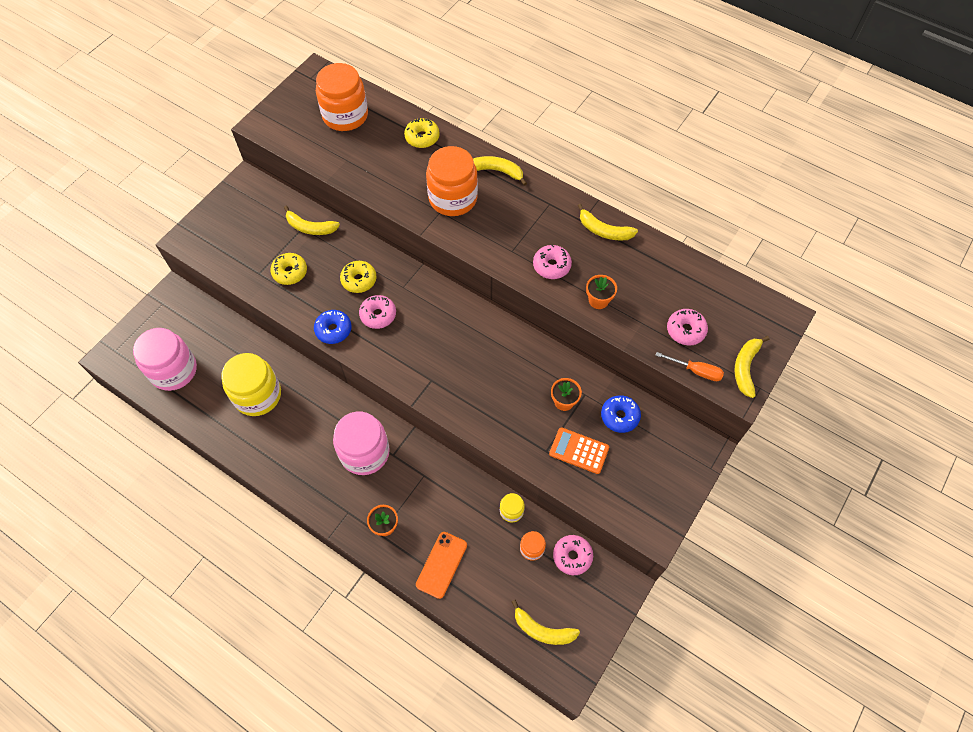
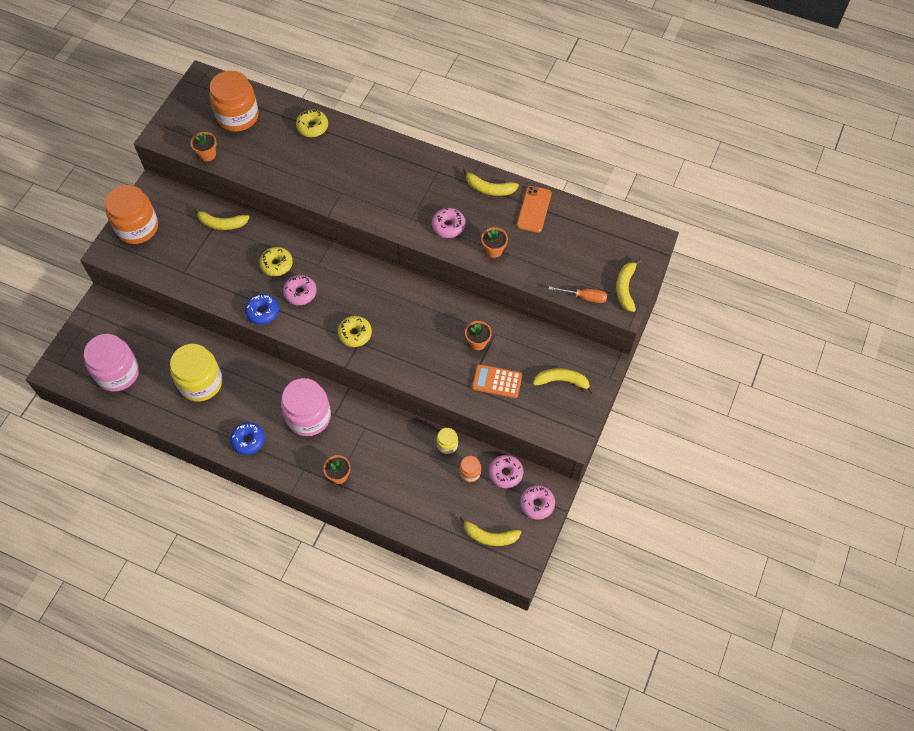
camera: 10 degrees left, 0 degrees up
(290, 272) = (212, 267): yellow donut -> yellow donut (355, 334)
(305, 151) = (207, 154): none -> orange flower pot
(441, 565) = (394, 499): orange phone -> orange phone (534, 209)
(453, 198) = (351, 179): orange jar -> orange jar (137, 227)
(497, 171) = (386, 148): yellow banana -> yellow banana (562, 381)
(619, 416) = (527, 347): blue donut -> blue donut (248, 440)
(685, 330) = (571, 264): pink donut -> pink donut (537, 504)

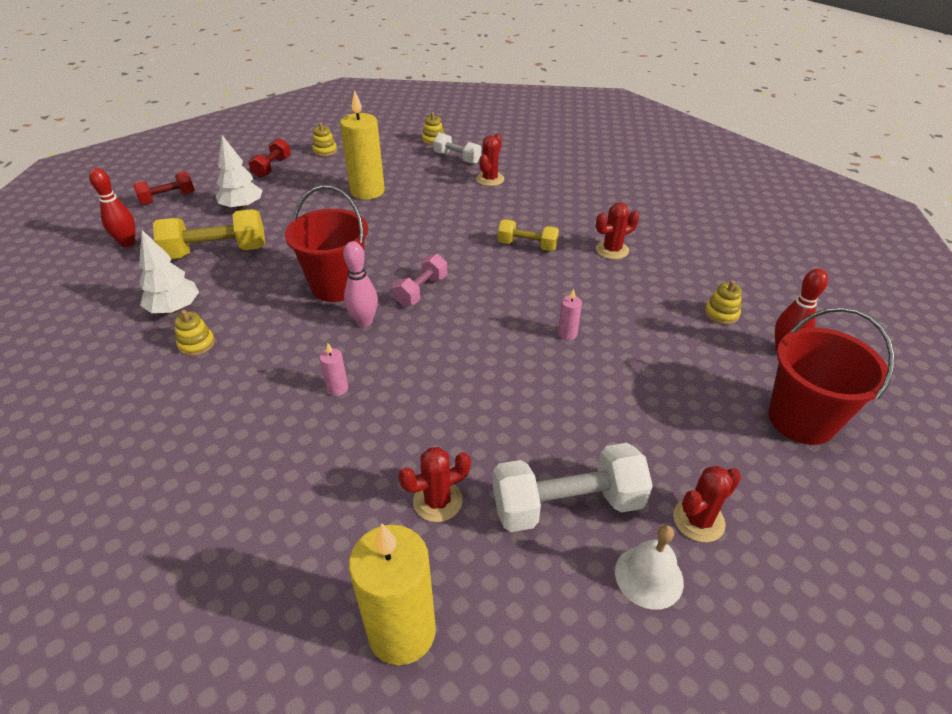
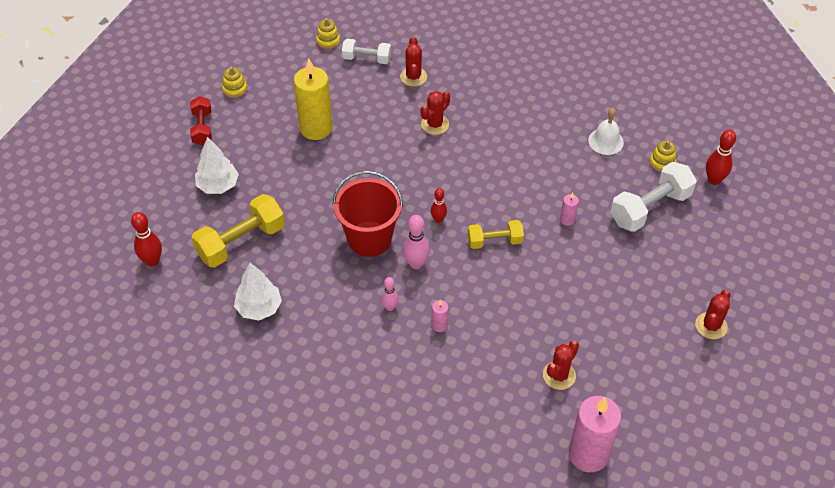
camera: 25 degrees left, 10 degrees up
(168, 198) = (137, 199): red dumbbell -> none
(196, 344) = (306, 331): yellow stacking toy -> none
(301, 352) = (390, 307): none -> pink bowling pin
(402, 631) = (588, 454): yellow candle -> pink candle
(421, 290) = (438, 219): pink dumbbell -> red bowling pin
(527, 246) = (490, 144): yellow dumbbell -> yellow dumbbell (494, 241)
(567, 504) = (634, 346): white dumbbell -> white dumbbell (650, 208)
(612, 250) = (557, 126): red cactus -> red cactus (435, 124)
(649, 576) = (699, 370): white bell -> white bell (606, 141)
(801, 420) = (743, 233): red bucket -> none

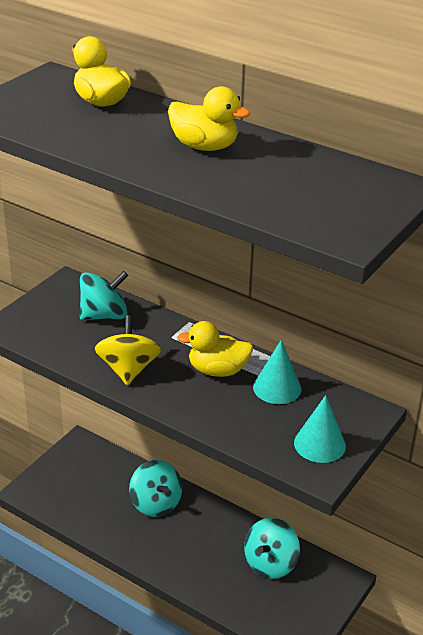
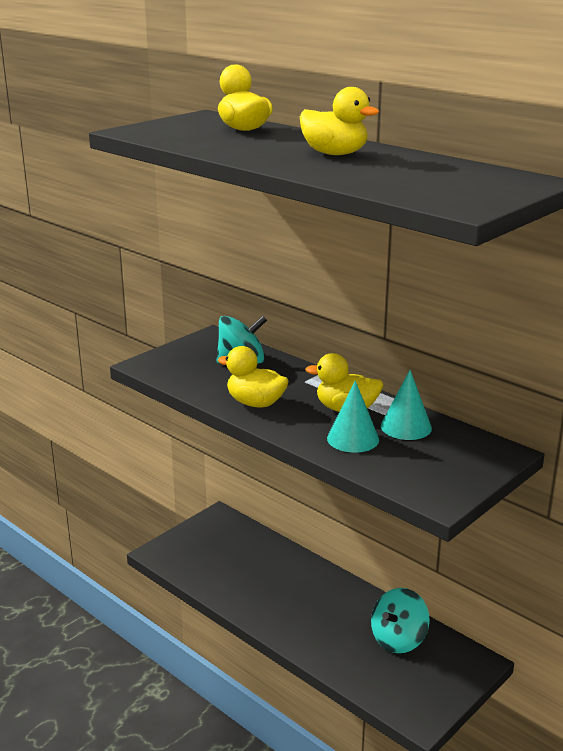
camera: 10 degrees right, 10 degrees down
(128, 369) = (255, 403): yellow spinning top -> yellow duck
(156, 503) = (286, 574): turquoise spinning top -> none
(319, 444) = (443, 475): turquoise cone -> turquoise cone (353, 439)

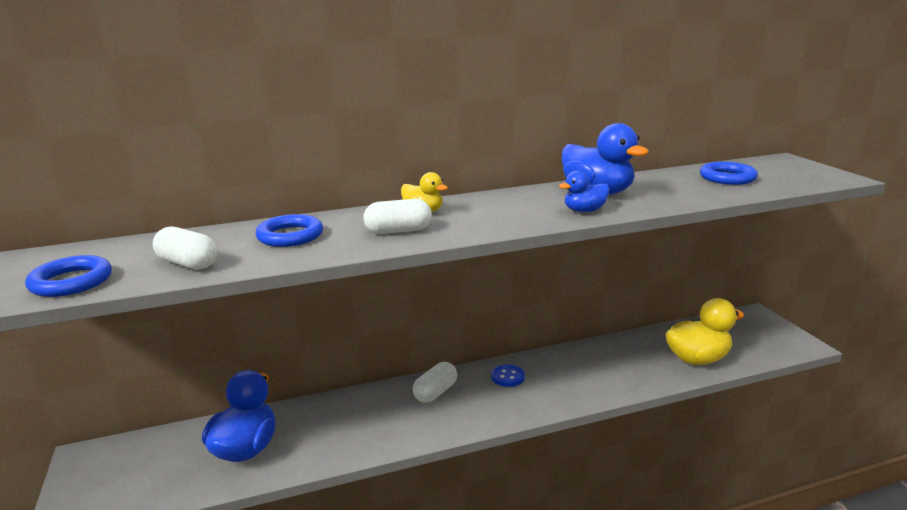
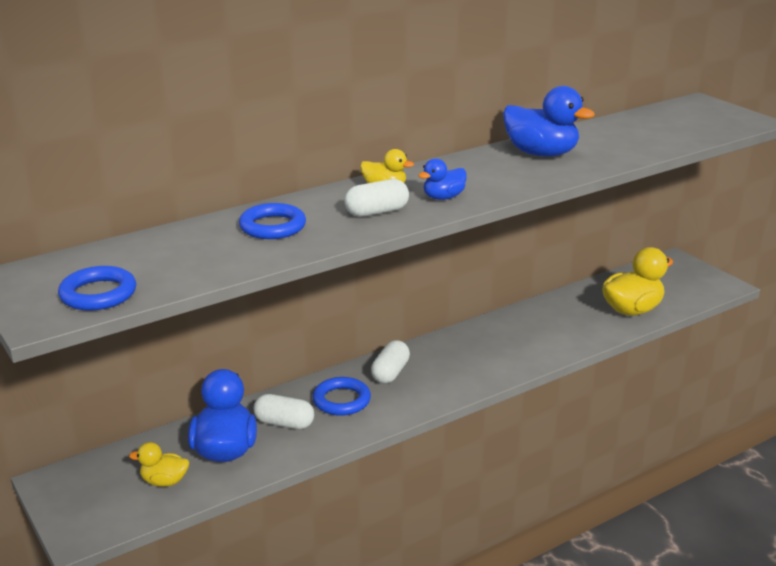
camera: 15 degrees left, 5 degrees up
(174, 473) = (164, 481): none -> yellow duck
(188, 264) = (197, 265): white capsule -> white capsule (284, 423)
(507, 377) = (456, 349): blue button -> none
(584, 211) = (539, 175): blue duck -> blue duck (443, 197)
(727, 178) = (654, 128): blue ring -> blue ring (341, 400)

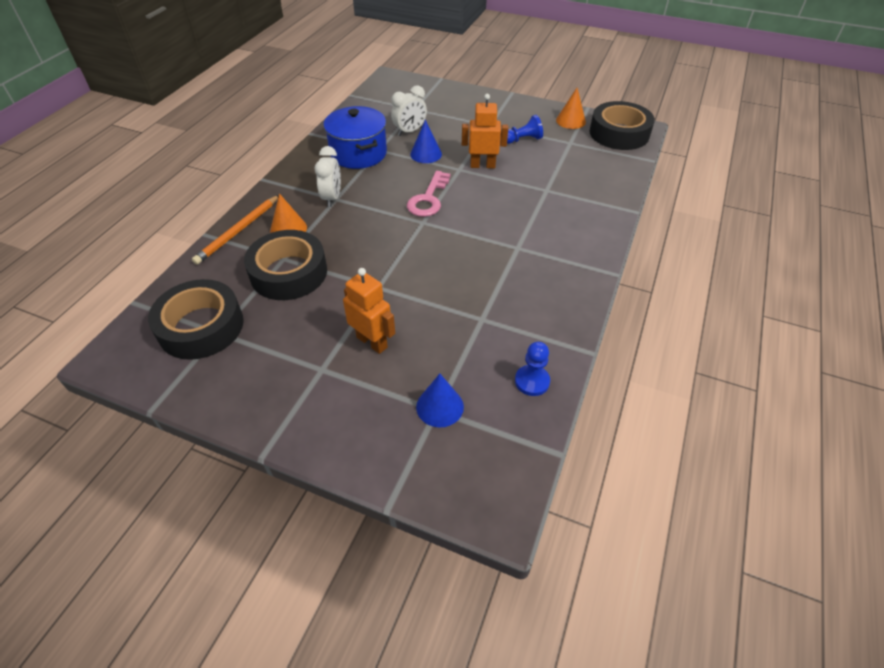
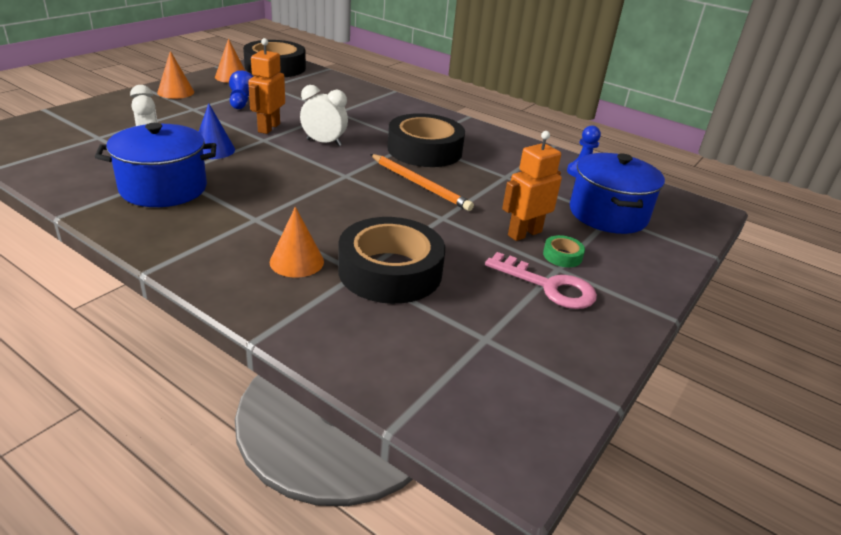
camera: 80 degrees left, 15 degrees down
(201, 326) = (470, 353): black tape -> black tape (424, 150)
(238, 231) = (271, 305): orange pencil -> orange pencil (420, 184)
(332, 198) = (252, 221): white clock -> white clock (324, 142)
(342, 371) = (562, 256): none -> green tape
(428, 199) = (305, 165): pink key -> pink key (548, 286)
(440, 406) = (608, 214): blue cone -> blue pot
(514, 109) = (175, 92): none -> orange cone

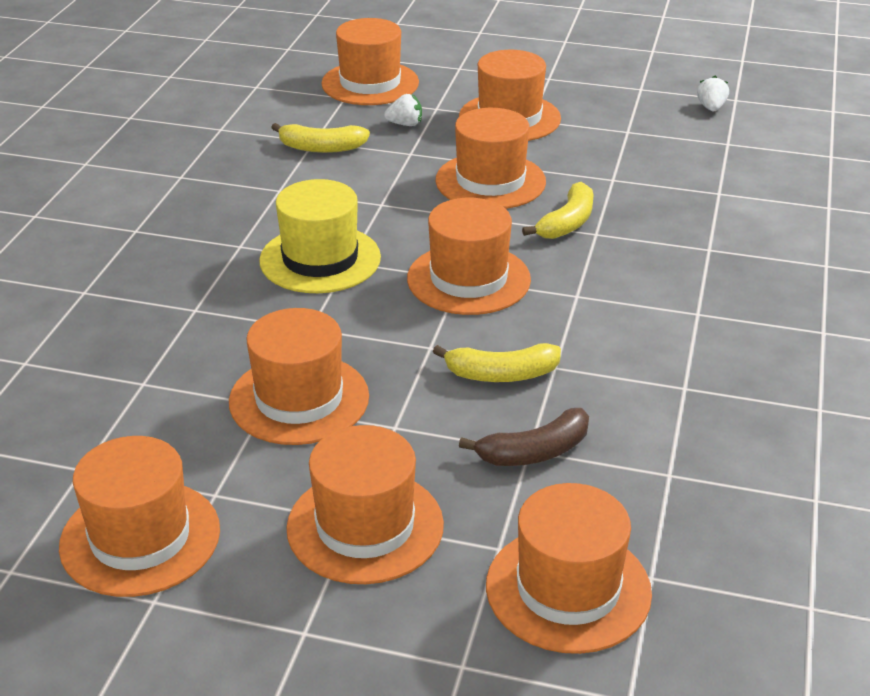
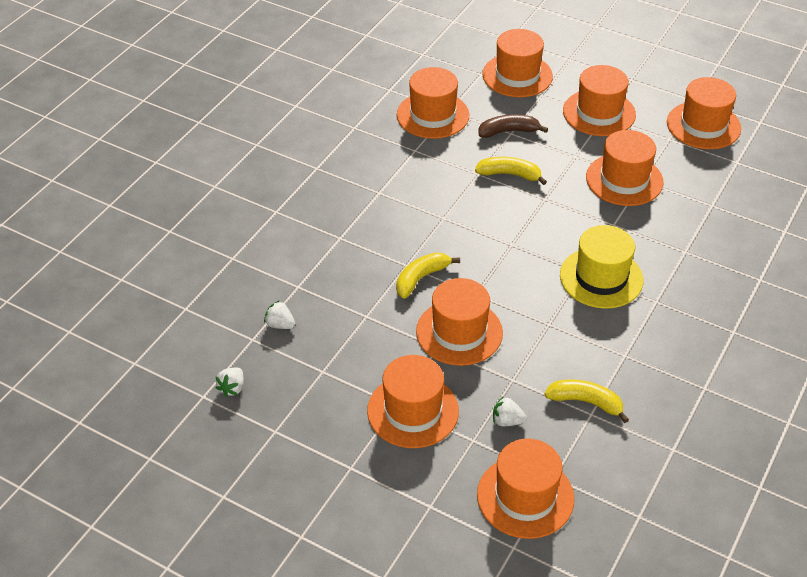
camera: 165 degrees left, 10 degrees up
(468, 279) = (506, 242): orange hat -> orange hat (433, 115)
(707, 158) = (280, 324): none -> white strawberry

□ □ □ □

### Assigned task:
Once the pictures are set aside, give the rest of the material again unchanged.

### Solution:
camera: 10 degrees left, 0 degrees up
(290, 272) = (212, 267): yellow donut -> yellow donut (355, 334)
(305, 151) = (207, 154): none -> orange flower pot
(441, 565) = (394, 499): orange phone -> orange phone (534, 209)
(453, 198) = (351, 179): orange jar -> orange jar (137, 227)
(497, 171) = (386, 148): yellow banana -> yellow banana (562, 381)
(619, 416) = (527, 347): blue donut -> blue donut (248, 440)
(685, 330) = (571, 264): pink donut -> pink donut (537, 504)

camera: 25 degrees left, 10 degrees up
(168, 198) = (137, 199): red dumbbell -> none
(196, 344) = (306, 331): yellow stacking toy -> none
(301, 352) = (390, 307): none -> pink bowling pin
(402, 631) = (588, 454): yellow candle -> pink candle
(421, 290) = (438, 219): pink dumbbell -> red bowling pin
(527, 246) = (490, 144): yellow dumbbell -> yellow dumbbell (494, 241)
(567, 504) = (634, 346): white dumbbell -> white dumbbell (650, 208)
(612, 250) = (557, 126): red cactus -> red cactus (435, 124)
(649, 576) = (699, 370): white bell -> white bell (606, 141)
(801, 420) = (743, 233): red bucket -> none

camera: 10 degrees right, 10 degrees down
(128, 369) = (255, 403): yellow spinning top -> yellow duck
(156, 503) = (286, 574): turquoise spinning top -> none
(319, 444) = (443, 475): turquoise cone -> turquoise cone (353, 439)

camera: 15 degrees left, 5 degrees up
(174, 473) = (164, 481): none -> yellow duck
(188, 264) = (197, 265): white capsule -> white capsule (284, 423)
(507, 377) = (456, 349): blue button -> none
(584, 211) = (539, 175): blue duck -> blue duck (443, 197)
(727, 178) = (654, 128): blue ring -> blue ring (341, 400)

camera: 80 degrees left, 15 degrees down
(201, 326) = (470, 353): black tape -> black tape (424, 150)
(238, 231) = (271, 305): orange pencil -> orange pencil (420, 184)
(332, 198) = (252, 221): white clock -> white clock (324, 142)
(342, 371) = (562, 256): none -> green tape
(428, 199) = (305, 165): pink key -> pink key (548, 286)
(440, 406) = (608, 214): blue cone -> blue pot
(514, 109) = (175, 92): none -> orange cone

camera: 165 degrees left, 10 degrees up
(468, 279) = (506, 242): orange hat -> orange hat (433, 115)
(707, 158) = (280, 324): none -> white strawberry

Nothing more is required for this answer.